Data for this task:
####################

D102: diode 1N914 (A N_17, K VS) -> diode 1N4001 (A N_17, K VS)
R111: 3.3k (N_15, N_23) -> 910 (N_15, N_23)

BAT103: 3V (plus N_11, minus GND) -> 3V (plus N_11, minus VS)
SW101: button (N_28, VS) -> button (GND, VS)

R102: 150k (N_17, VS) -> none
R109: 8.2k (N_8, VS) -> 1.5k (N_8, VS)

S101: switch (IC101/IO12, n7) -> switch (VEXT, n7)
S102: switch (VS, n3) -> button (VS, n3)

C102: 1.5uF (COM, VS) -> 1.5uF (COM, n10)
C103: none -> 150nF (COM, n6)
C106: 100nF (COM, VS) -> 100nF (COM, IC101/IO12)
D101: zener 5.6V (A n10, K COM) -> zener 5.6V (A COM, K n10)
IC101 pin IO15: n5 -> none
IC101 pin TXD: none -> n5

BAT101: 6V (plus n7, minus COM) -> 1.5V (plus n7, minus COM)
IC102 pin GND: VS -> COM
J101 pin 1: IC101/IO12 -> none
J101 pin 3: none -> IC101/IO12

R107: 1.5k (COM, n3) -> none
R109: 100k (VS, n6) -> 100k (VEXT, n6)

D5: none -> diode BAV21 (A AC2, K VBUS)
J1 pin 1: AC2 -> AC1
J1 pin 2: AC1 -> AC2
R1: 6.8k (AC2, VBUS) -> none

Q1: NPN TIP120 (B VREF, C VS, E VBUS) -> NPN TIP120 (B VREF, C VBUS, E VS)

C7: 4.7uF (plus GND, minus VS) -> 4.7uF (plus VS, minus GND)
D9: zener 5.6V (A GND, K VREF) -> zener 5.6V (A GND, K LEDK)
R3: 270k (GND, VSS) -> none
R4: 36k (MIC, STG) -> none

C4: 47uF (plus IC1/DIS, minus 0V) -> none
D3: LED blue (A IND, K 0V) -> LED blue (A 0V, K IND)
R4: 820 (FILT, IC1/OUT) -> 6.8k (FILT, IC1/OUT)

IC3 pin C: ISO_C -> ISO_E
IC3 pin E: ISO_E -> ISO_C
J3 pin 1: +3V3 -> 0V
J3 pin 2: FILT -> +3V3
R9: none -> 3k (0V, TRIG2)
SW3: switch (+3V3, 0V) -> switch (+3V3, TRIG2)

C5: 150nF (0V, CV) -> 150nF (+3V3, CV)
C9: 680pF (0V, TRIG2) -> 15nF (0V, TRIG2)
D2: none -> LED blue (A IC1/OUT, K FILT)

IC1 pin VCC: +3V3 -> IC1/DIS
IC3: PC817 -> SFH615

####################

Your goal: Of the entries above, transcribe exactly those lines that fall between the line containing "IC101 pin TXD: none -> n5" and the line containing "C4: 47uF (plus IC1/DIS, minus 0V) -> none", together with those two lines.

Task solution:
IC101 pin TXD: none -> n5

BAT101: 6V (plus n7, minus COM) -> 1.5V (plus n7, minus COM)
IC102 pin GND: VS -> COM
J101 pin 1: IC101/IO12 -> none
J101 pin 3: none -> IC101/IO12

R107: 1.5k (COM, n3) -> none
R109: 100k (VS, n6) -> 100k (VEXT, n6)

D5: none -> diode BAV21 (A AC2, K VBUS)
J1 pin 1: AC2 -> AC1
J1 pin 2: AC1 -> AC2
R1: 6.8k (AC2, VBUS) -> none

Q1: NPN TIP120 (B VREF, C VS, E VBUS) -> NPN TIP120 (B VREF, C VBUS, E VS)

C7: 4.7uF (plus GND, minus VS) -> 4.7uF (plus VS, minus GND)
D9: zener 5.6V (A GND, K VREF) -> zener 5.6V (A GND, K LEDK)
R3: 270k (GND, VSS) -> none
R4: 36k (MIC, STG) -> none

C4: 47uF (plus IC1/DIS, minus 0V) -> none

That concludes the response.